Among the entries, find each line that includes the string "lime" and list it.

*-*-*

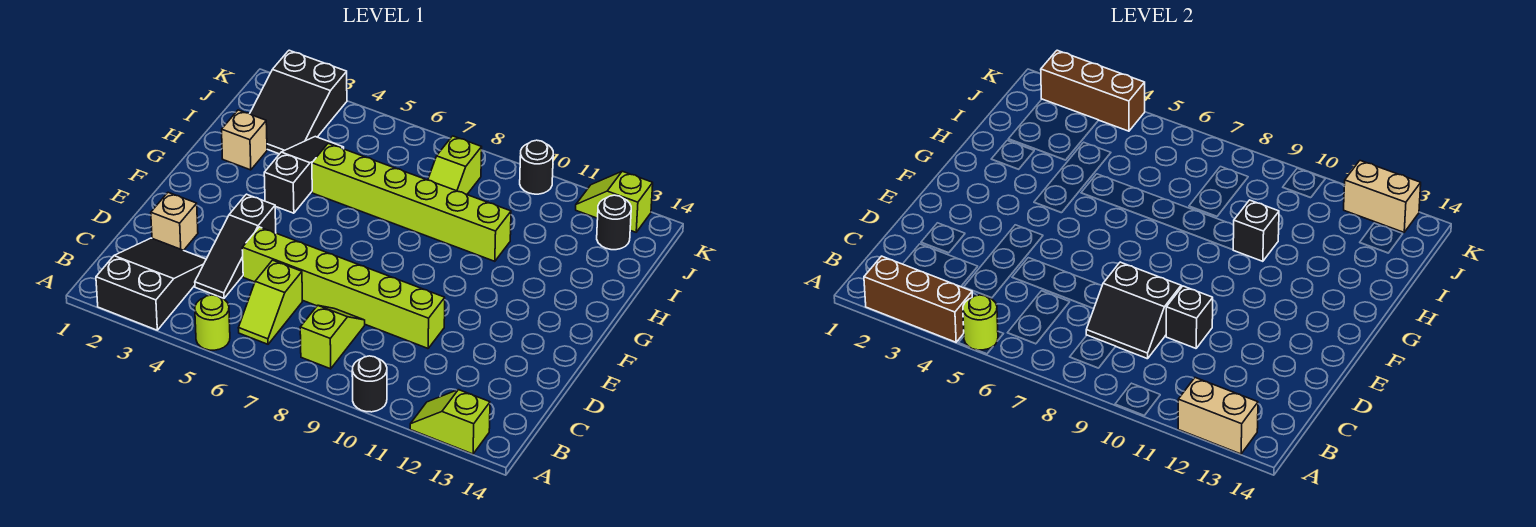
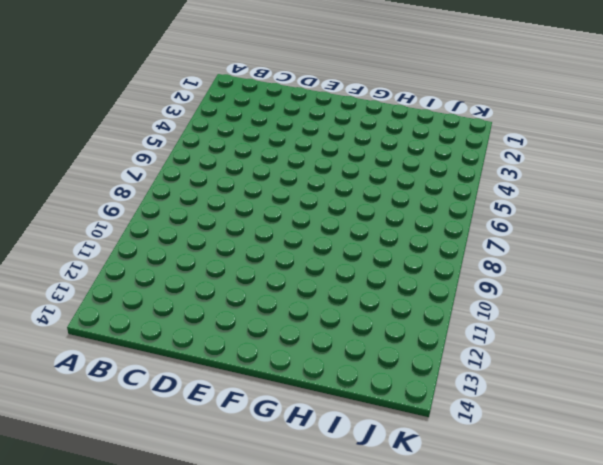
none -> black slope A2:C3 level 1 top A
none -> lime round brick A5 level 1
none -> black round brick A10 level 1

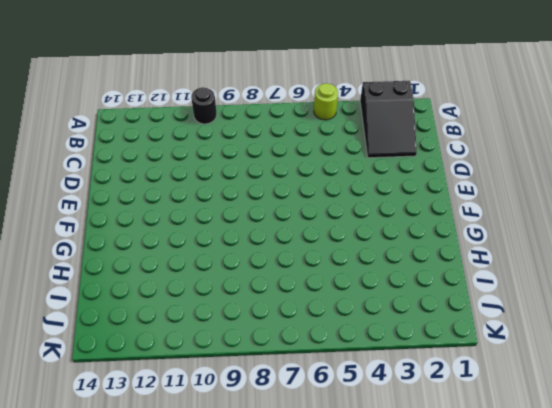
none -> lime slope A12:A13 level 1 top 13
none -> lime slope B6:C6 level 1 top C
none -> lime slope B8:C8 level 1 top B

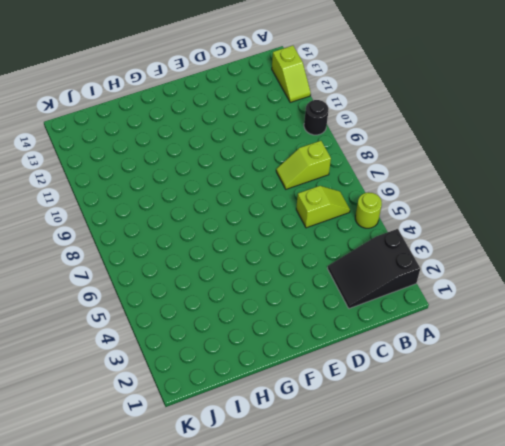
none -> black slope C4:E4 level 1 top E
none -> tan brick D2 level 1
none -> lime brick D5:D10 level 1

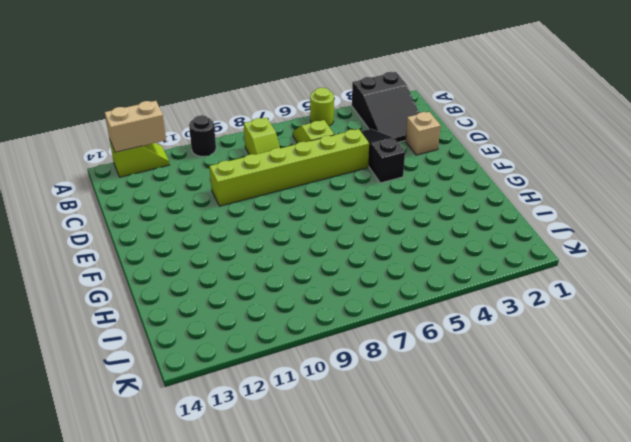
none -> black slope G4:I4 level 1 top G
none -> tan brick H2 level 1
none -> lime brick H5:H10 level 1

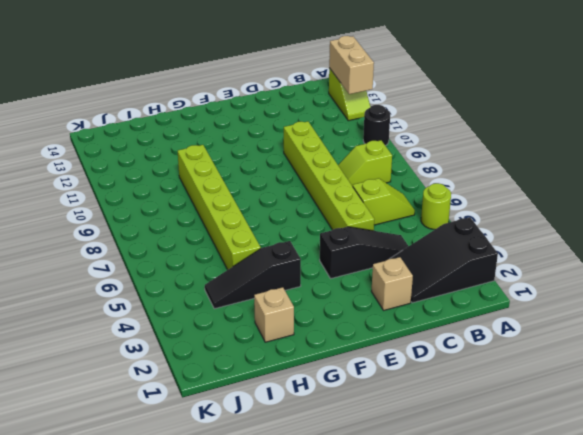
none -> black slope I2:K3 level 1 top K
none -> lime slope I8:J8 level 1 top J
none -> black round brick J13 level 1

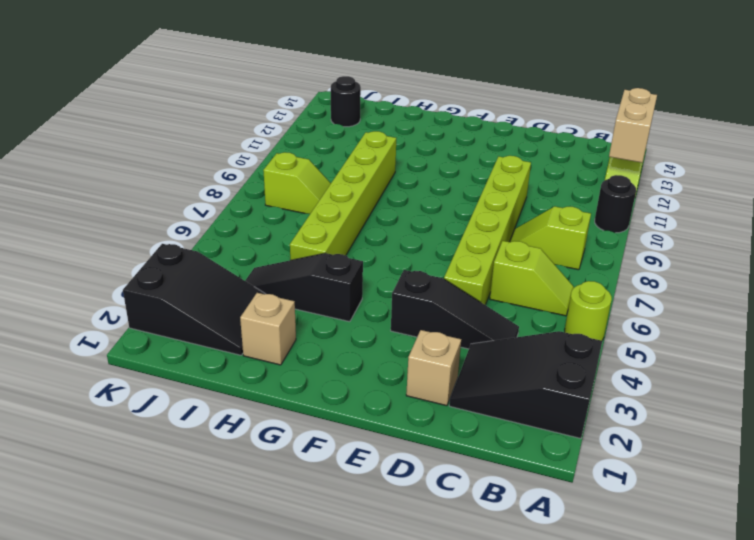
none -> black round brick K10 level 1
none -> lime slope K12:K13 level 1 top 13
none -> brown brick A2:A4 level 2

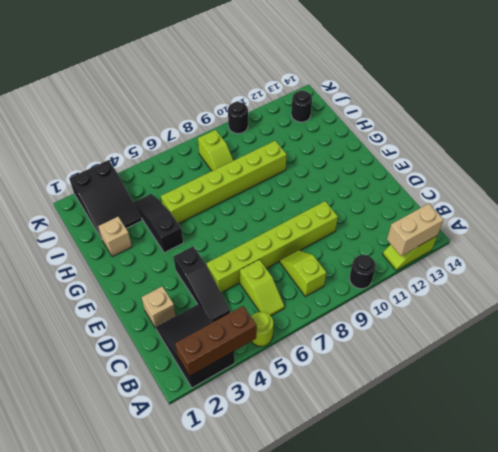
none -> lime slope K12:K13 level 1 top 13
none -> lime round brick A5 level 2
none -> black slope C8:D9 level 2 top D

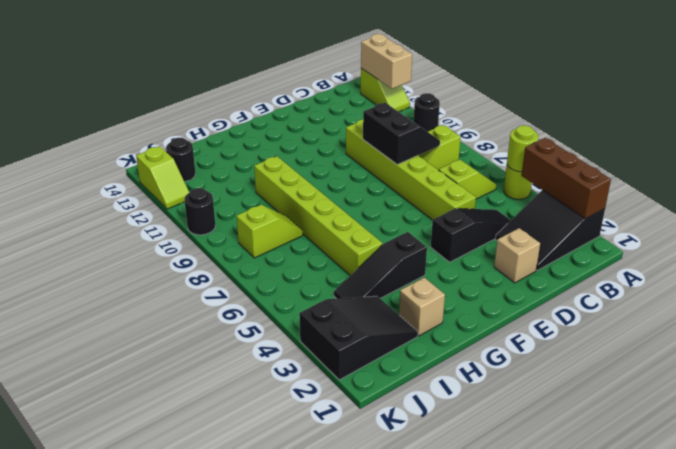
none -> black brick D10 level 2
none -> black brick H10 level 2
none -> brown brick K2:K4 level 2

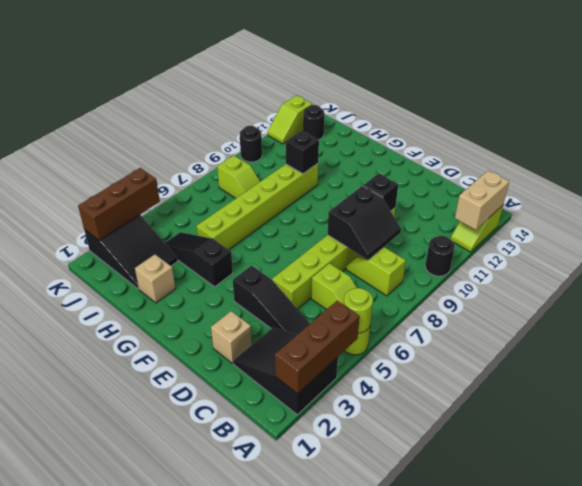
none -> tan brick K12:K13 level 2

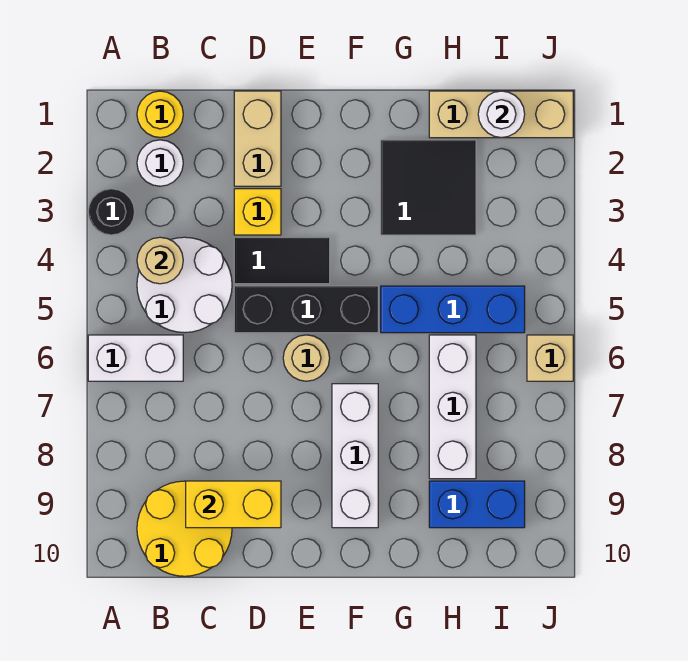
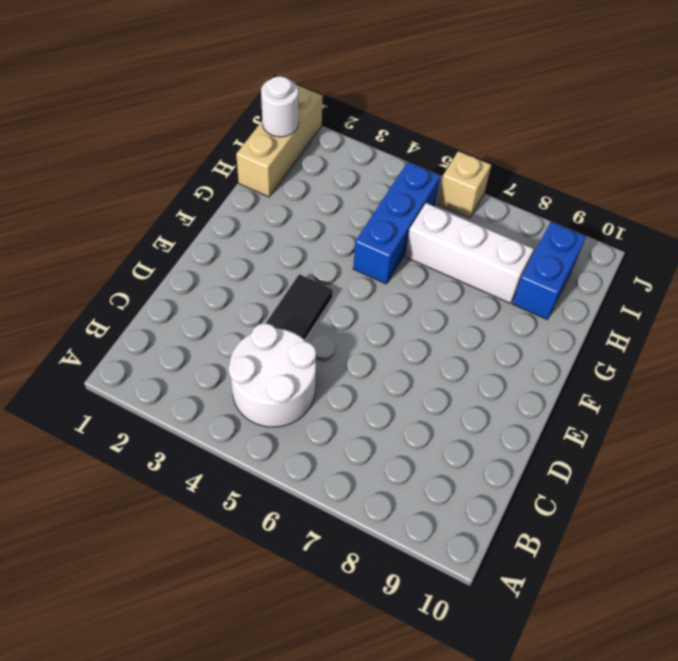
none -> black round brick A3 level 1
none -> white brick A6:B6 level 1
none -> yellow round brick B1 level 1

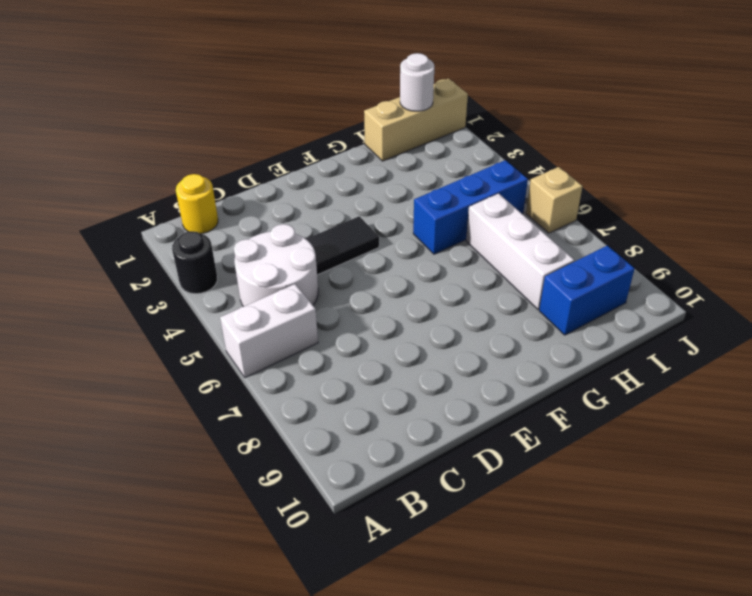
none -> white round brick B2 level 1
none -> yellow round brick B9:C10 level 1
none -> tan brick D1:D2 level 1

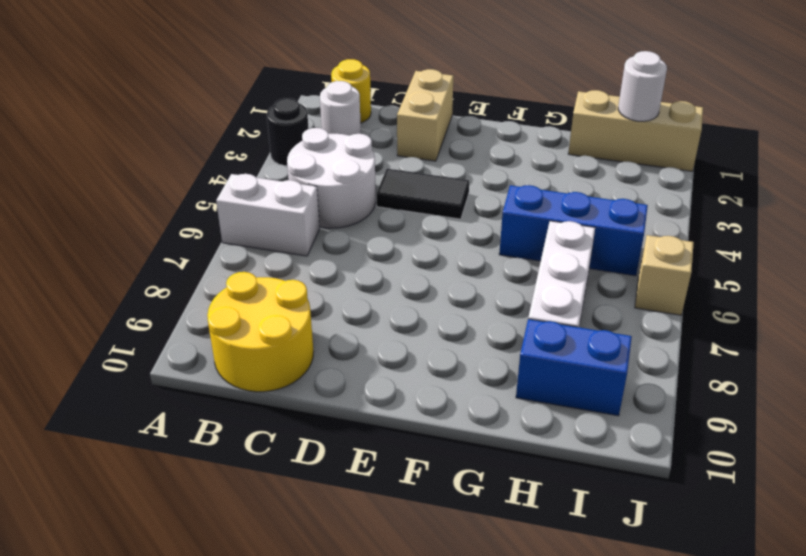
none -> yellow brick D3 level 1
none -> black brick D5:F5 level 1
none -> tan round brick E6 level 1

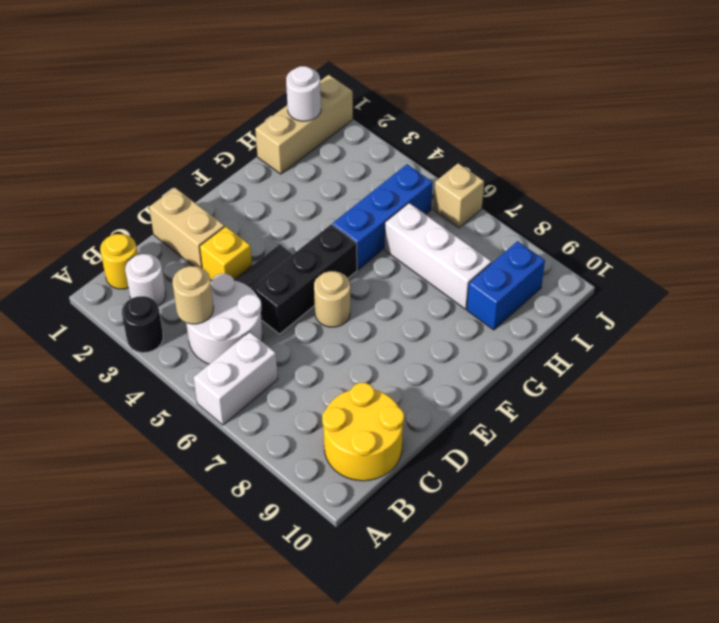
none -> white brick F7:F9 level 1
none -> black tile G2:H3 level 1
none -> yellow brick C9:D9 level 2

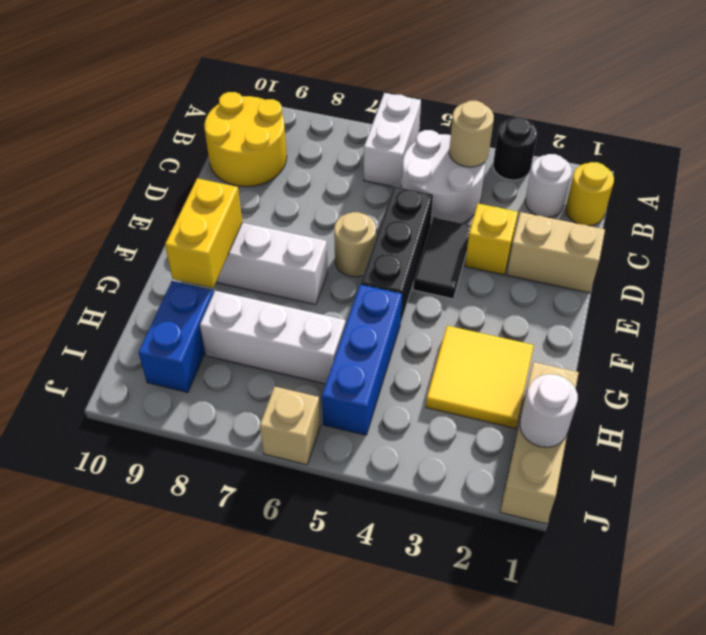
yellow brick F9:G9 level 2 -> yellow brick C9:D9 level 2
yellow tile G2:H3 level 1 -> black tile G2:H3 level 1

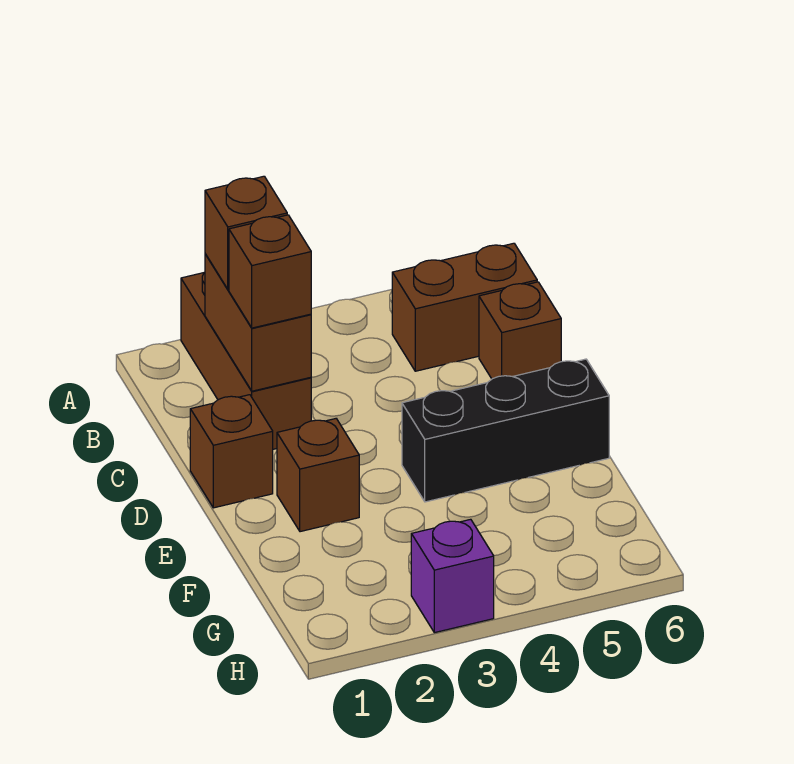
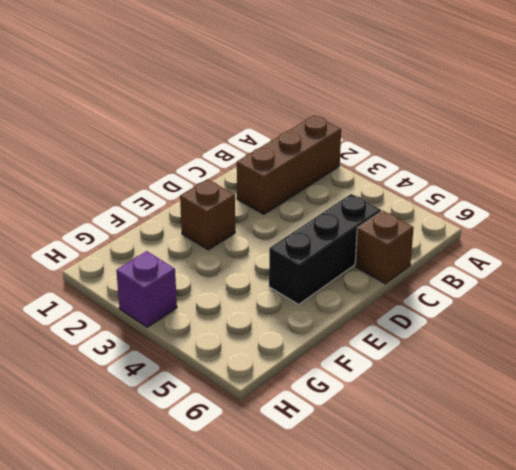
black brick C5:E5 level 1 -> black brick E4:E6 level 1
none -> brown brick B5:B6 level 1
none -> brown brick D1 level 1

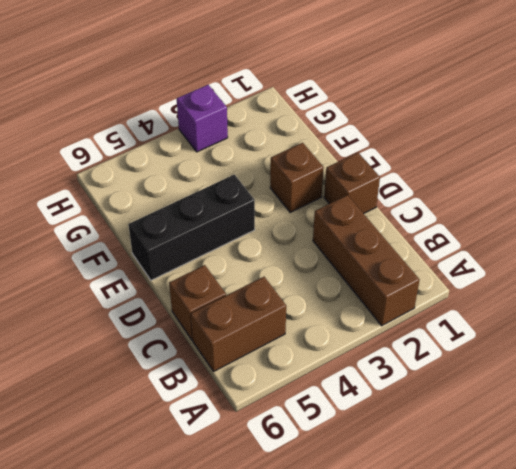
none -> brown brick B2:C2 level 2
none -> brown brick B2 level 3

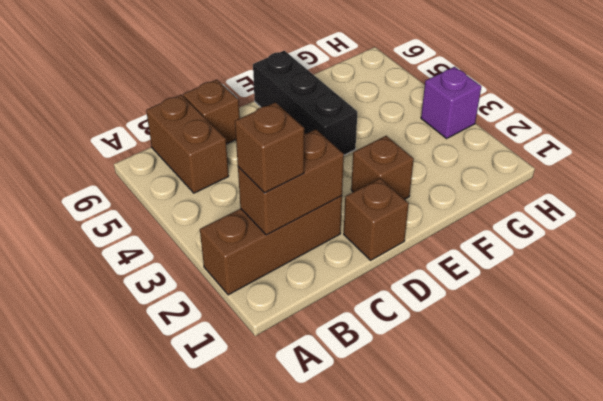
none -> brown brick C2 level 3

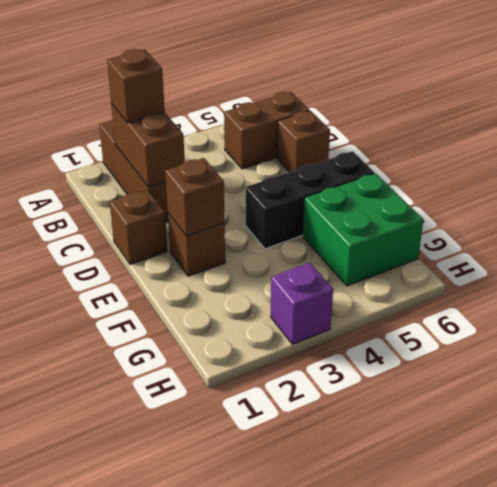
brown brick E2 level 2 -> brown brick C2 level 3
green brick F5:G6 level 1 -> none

*-*-*

**EXERCISE OUTPUT:**
none -> lime round brick A5 level 1
none -> lime slope A12:A13 level 1 top 13
none -> lime slope B6:C6 level 1 top C
none -> lime slope B8:C8 level 1 top B
none -> lime brick D5:D10 level 1
none -> lime brick H5:H10 level 1
none -> lime slope I8:J8 level 1 top J
none -> lime slope K12:K13 level 1 top 13
none -> lime slope K12:K13 level 1 top 13
none -> lime round brick A5 level 2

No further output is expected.